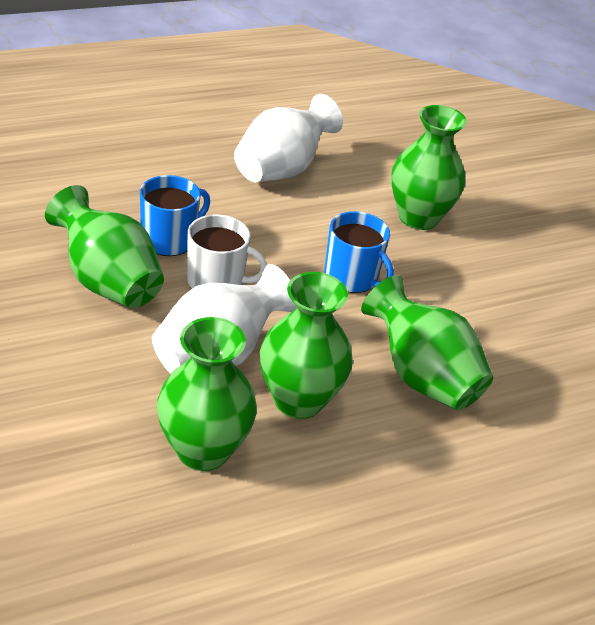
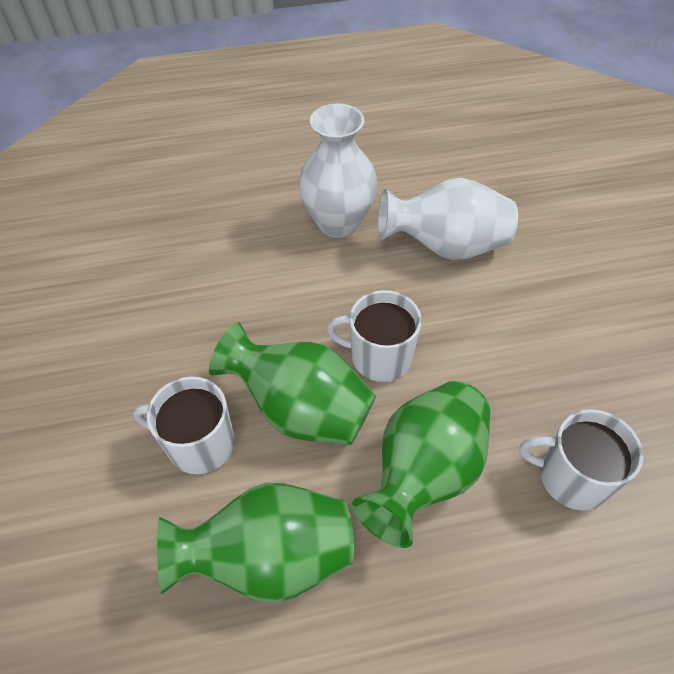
blue mug: 2 -> 0
green vase: 5 -> 3
white mug: 1 -> 3

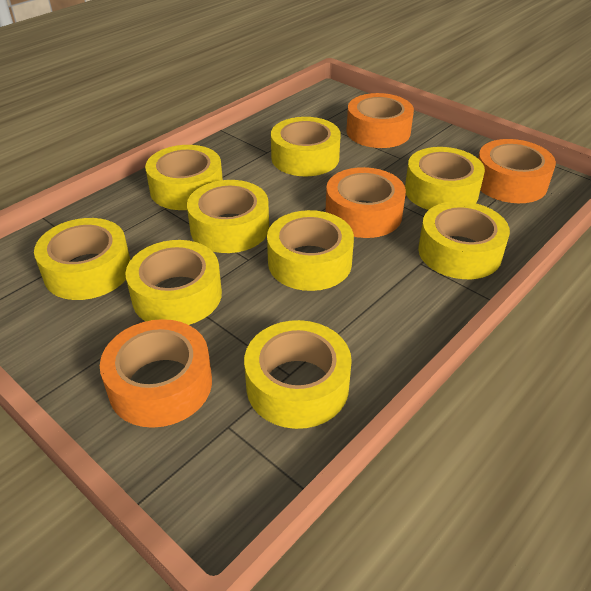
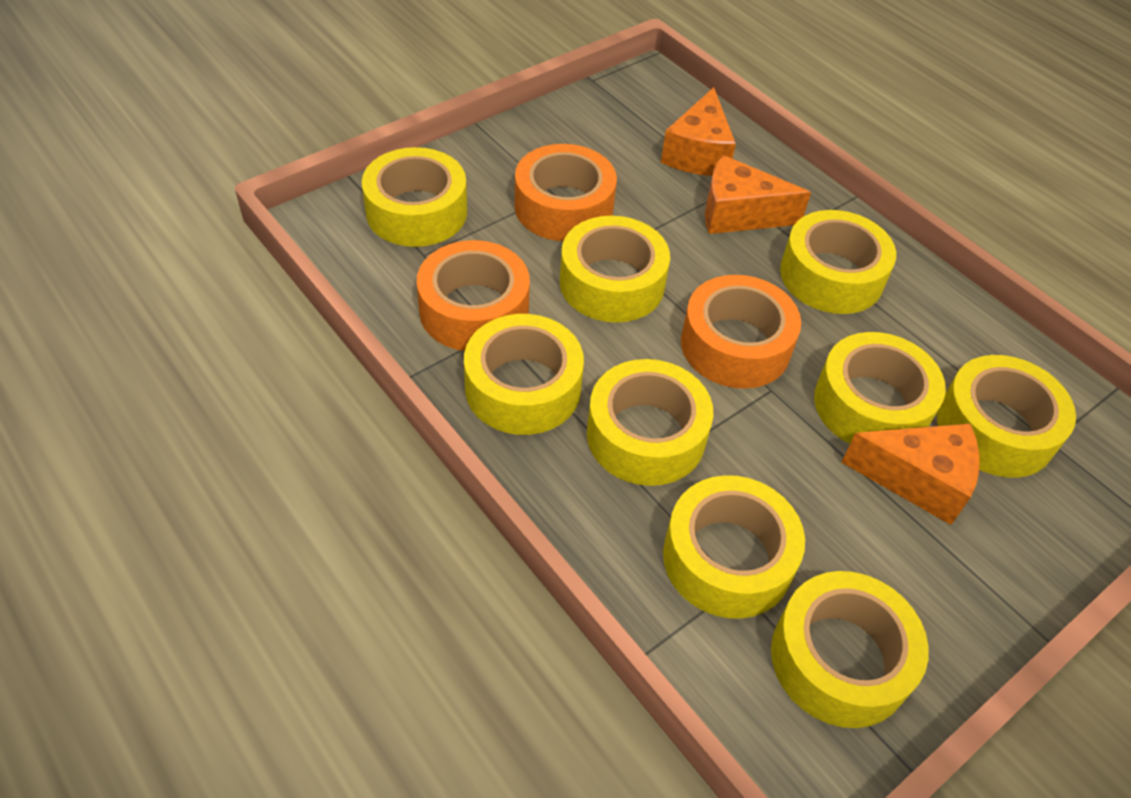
orange cheese: 0 -> 3
orange tape: 4 -> 3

__TASK DESCRIPTION__: Transcribe the data word for word, with no images.

__EXERCISE ANSWER__:
blue mug: 2 -> 0
green vase: 5 -> 3
white mug: 1 -> 3

orange cheese: 0 -> 3
orange tape: 4 -> 3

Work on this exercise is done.